» What to produce:
Going through the entries, how many lines include the string "white"? Answer only with the number.

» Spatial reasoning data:

○ ○ ○

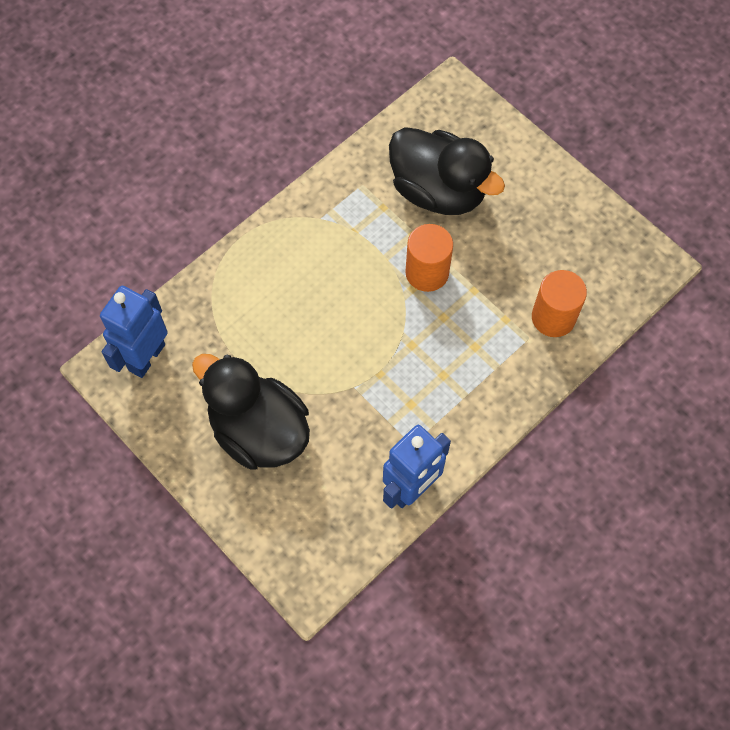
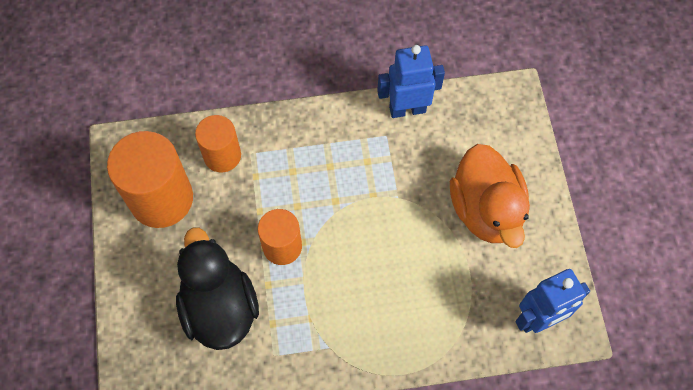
camera: 145 degrees left, 0 degrees up
black duck [192,354,310,470] -> orange duck [450,144,530,248]
none -> orange cylinder [107,131,193,228]

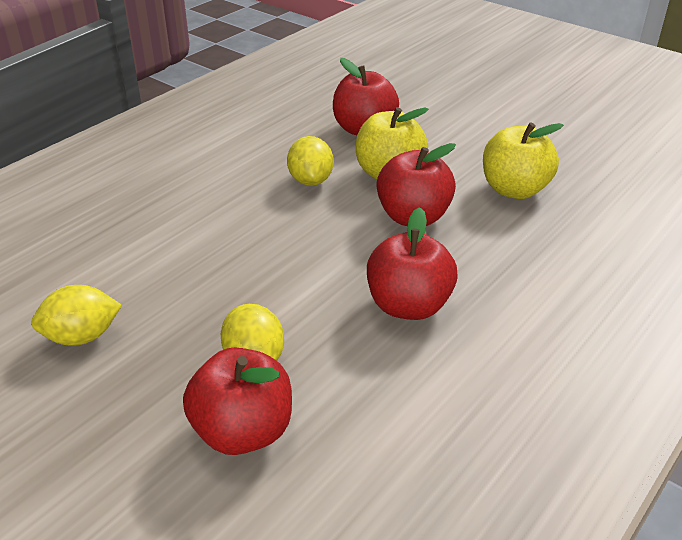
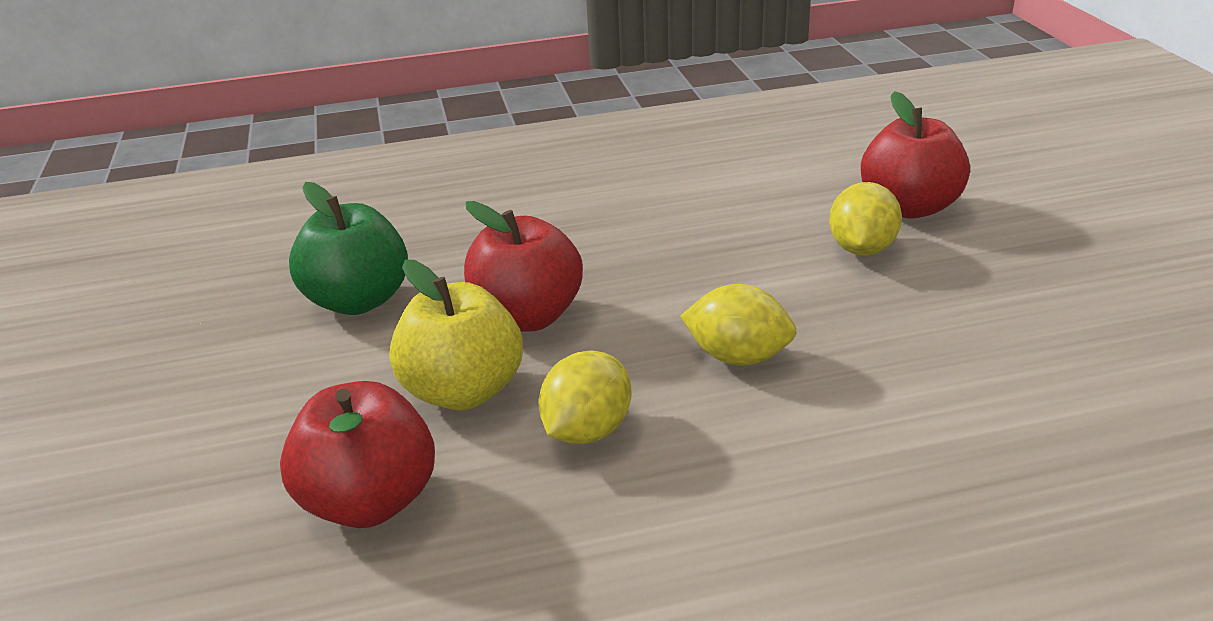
camera: 140 degrees left, 5 degrees down
yellow lemon [31,285,122,346] -> yellow lemon moved to [680,284,797,366]
red apple [367,207,458,320] -> none
yellow apple [483,122,563,199] -> green apple [289,182,408,315]

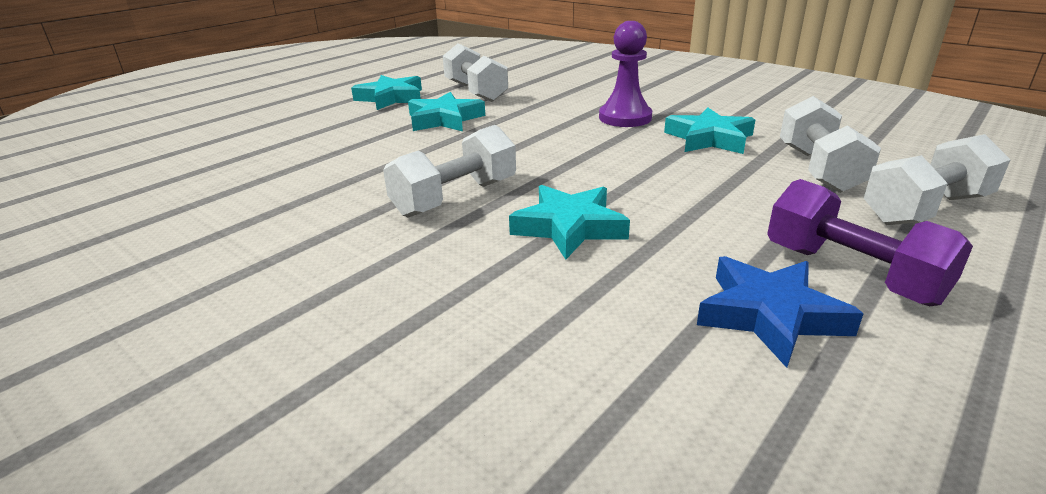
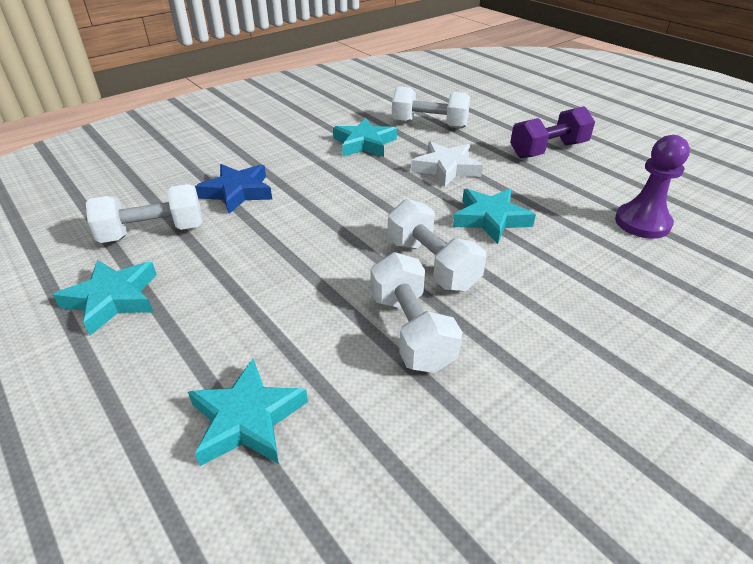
camera: 80 degrees left, 10 degrees up
turquoise star [408,92,485,132] -> turquoise star moved to [188,359,308,466]
purple pawn [599,21,652,127] -> purple pawn moved to [615,135,690,239]
blue star [697,256,864,368] -> blue star moved to [195,164,272,214]
white dumbbell [864,134,1010,225] -> white dumbbell moved to [371,252,462,373]
none -> white star [411,141,483,187]

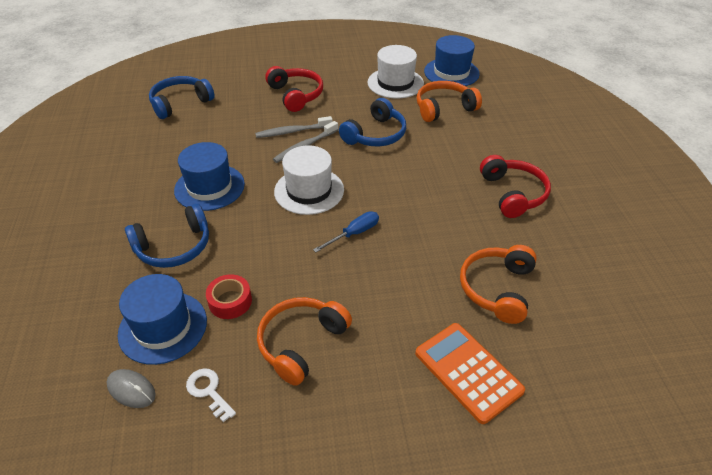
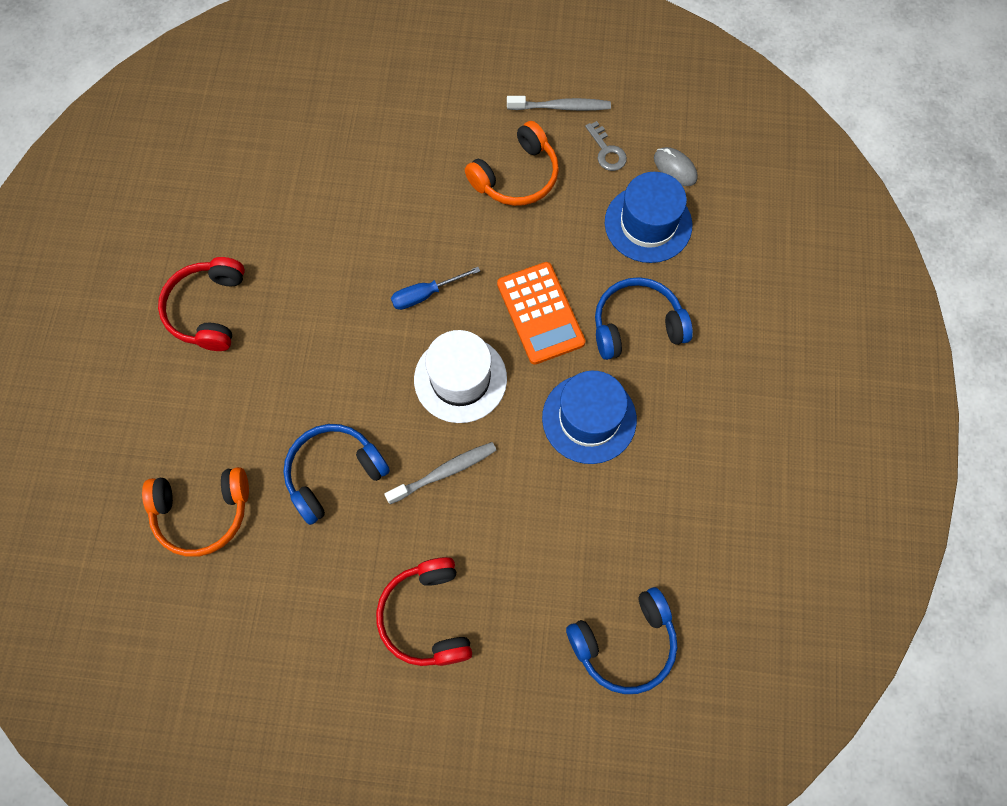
camera: 165 degrees left, 25 degrees up
white key [186,368,236,422] -> grey key [585,121,627,171]
red tape [206,274,252,319] -> none
grey toothbrush [255,116,333,138] -> grey toothbrush moved to [507,96,611,111]
white hat [367,45,424,99] -> none
orange calculator [415,323,525,424] -> orange calculator moved to [497,262,585,365]
blue hat [424,35,480,86] -> none
orange headphones [460,245,537,324] -> none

○ ○ ○

» Response box:
4